(Version difference data)
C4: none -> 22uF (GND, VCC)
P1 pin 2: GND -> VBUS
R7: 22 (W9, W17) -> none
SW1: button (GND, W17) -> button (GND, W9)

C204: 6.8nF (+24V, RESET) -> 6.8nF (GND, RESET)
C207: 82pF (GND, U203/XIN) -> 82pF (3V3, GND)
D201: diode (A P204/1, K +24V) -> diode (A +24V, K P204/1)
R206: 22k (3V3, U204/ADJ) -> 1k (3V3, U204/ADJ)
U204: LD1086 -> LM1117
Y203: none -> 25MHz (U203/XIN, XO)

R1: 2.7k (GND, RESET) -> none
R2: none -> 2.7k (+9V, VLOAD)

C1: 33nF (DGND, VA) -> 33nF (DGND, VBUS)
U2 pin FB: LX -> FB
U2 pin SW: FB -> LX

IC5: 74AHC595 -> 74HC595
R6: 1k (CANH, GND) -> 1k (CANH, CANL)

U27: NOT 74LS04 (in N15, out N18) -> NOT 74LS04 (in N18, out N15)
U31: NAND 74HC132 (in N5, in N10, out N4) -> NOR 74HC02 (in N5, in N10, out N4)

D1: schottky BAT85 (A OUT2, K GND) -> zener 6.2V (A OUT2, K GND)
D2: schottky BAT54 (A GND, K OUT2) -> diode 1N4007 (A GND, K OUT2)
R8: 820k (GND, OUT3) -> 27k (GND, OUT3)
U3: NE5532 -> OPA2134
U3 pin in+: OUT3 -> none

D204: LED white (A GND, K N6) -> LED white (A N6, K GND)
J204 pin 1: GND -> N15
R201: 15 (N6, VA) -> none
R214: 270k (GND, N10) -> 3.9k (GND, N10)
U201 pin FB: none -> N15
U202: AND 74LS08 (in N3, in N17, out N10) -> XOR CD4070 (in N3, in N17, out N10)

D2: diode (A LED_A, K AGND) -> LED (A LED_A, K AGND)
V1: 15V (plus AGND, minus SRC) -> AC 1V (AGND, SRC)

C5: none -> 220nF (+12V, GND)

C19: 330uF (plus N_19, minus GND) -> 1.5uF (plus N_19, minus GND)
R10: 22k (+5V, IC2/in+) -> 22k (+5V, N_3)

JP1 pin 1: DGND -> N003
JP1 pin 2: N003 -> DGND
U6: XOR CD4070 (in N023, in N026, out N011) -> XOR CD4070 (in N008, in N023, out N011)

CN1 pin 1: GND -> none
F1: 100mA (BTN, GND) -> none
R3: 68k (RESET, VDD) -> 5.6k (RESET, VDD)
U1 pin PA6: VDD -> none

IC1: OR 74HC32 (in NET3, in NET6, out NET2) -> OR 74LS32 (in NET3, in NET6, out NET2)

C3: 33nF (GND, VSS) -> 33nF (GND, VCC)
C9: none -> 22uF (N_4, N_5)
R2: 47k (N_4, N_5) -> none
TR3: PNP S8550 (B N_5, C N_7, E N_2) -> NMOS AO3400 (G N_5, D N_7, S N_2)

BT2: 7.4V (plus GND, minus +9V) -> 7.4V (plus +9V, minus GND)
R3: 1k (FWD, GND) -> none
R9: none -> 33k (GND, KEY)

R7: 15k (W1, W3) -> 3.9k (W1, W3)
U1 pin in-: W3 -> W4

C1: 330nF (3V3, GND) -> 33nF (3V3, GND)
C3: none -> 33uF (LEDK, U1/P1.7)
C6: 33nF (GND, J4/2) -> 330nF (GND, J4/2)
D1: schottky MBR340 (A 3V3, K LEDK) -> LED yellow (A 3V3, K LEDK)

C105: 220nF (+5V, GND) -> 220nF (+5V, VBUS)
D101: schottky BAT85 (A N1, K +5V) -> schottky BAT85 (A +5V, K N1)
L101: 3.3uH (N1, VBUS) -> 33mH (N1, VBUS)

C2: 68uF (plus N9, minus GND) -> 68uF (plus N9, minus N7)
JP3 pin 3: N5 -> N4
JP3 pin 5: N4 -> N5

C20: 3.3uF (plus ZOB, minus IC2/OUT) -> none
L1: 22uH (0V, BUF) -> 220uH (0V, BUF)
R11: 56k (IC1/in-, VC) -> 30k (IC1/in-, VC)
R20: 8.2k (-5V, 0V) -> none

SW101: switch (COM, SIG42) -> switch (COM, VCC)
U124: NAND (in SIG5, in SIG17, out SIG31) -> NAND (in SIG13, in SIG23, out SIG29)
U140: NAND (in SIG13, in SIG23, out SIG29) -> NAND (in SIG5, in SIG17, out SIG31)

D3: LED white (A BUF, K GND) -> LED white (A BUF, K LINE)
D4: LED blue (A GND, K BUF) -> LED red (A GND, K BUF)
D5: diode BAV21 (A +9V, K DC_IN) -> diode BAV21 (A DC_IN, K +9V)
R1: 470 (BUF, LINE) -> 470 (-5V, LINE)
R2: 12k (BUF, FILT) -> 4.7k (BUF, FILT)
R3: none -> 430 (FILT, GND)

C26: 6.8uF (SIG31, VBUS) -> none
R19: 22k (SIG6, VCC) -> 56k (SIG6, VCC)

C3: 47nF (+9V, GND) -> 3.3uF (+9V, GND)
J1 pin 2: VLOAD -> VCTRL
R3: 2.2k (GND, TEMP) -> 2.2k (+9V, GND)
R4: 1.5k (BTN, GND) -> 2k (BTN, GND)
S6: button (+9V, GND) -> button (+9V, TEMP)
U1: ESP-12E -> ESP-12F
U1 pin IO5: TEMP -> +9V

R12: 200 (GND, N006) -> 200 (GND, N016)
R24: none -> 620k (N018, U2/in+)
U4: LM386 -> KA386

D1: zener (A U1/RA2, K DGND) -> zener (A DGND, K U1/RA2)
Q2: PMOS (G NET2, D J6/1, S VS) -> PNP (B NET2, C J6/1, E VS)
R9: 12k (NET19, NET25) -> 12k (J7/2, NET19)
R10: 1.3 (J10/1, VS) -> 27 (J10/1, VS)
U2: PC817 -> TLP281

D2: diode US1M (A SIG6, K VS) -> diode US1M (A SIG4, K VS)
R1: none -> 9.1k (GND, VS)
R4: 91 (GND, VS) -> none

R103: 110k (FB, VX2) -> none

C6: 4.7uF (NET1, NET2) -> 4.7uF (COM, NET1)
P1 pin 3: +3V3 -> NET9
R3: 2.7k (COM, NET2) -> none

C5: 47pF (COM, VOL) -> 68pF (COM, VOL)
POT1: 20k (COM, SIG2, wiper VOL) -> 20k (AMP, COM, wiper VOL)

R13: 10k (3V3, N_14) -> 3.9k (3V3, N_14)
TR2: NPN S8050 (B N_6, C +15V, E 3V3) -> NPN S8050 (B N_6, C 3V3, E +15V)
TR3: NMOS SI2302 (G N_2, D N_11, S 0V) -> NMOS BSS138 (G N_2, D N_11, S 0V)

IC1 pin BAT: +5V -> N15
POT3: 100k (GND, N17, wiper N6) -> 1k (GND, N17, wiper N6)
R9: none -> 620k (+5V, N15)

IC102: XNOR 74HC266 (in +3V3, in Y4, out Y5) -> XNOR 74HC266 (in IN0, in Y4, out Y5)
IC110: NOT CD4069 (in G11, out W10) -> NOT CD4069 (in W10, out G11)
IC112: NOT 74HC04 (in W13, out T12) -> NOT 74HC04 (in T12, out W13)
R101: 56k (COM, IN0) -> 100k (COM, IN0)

EXERCISE DIRECTIONS: Output only a verbatim copy of the lines spanning from the line that contains "R1: 470 (BUF, LINE) -> 470 (-5V, LINE)" to the end of the records above.

EXERCISE ANSWER:
R1: 470 (BUF, LINE) -> 470 (-5V, LINE)
R2: 12k (BUF, FILT) -> 4.7k (BUF, FILT)
R3: none -> 430 (FILT, GND)

C26: 6.8uF (SIG31, VBUS) -> none
R19: 22k (SIG6, VCC) -> 56k (SIG6, VCC)

C3: 47nF (+9V, GND) -> 3.3uF (+9V, GND)
J1 pin 2: VLOAD -> VCTRL
R3: 2.2k (GND, TEMP) -> 2.2k (+9V, GND)
R4: 1.5k (BTN, GND) -> 2k (BTN, GND)
S6: button (+9V, GND) -> button (+9V, TEMP)
U1: ESP-12E -> ESP-12F
U1 pin IO5: TEMP -> +9V

R12: 200 (GND, N006) -> 200 (GND, N016)
R24: none -> 620k (N018, U2/in+)
U4: LM386 -> KA386

D1: zener (A U1/RA2, K DGND) -> zener (A DGND, K U1/RA2)
Q2: PMOS (G NET2, D J6/1, S VS) -> PNP (B NET2, C J6/1, E VS)
R9: 12k (NET19, NET25) -> 12k (J7/2, NET19)
R10: 1.3 (J10/1, VS) -> 27 (J10/1, VS)
U2: PC817 -> TLP281

D2: diode US1M (A SIG6, K VS) -> diode US1M (A SIG4, K VS)
R1: none -> 9.1k (GND, VS)
R4: 91 (GND, VS) -> none

R103: 110k (FB, VX2) -> none

C6: 4.7uF (NET1, NET2) -> 4.7uF (COM, NET1)
P1 pin 3: +3V3 -> NET9
R3: 2.7k (COM, NET2) -> none

C5: 47pF (COM, VOL) -> 68pF (COM, VOL)
POT1: 20k (COM, SIG2, wiper VOL) -> 20k (AMP, COM, wiper VOL)

R13: 10k (3V3, N_14) -> 3.9k (3V3, N_14)
TR2: NPN S8050 (B N_6, C +15V, E 3V3) -> NPN S8050 (B N_6, C 3V3, E +15V)
TR3: NMOS SI2302 (G N_2, D N_11, S 0V) -> NMOS BSS138 (G N_2, D N_11, S 0V)

IC1 pin BAT: +5V -> N15
POT3: 100k (GND, N17, wiper N6) -> 1k (GND, N17, wiper N6)
R9: none -> 620k (+5V, N15)

IC102: XNOR 74HC266 (in +3V3, in Y4, out Y5) -> XNOR 74HC266 (in IN0, in Y4, out Y5)
IC110: NOT CD4069 (in G11, out W10) -> NOT CD4069 (in W10, out G11)
IC112: NOT 74HC04 (in W13, out T12) -> NOT 74HC04 (in T12, out W13)
R101: 56k (COM, IN0) -> 100k (COM, IN0)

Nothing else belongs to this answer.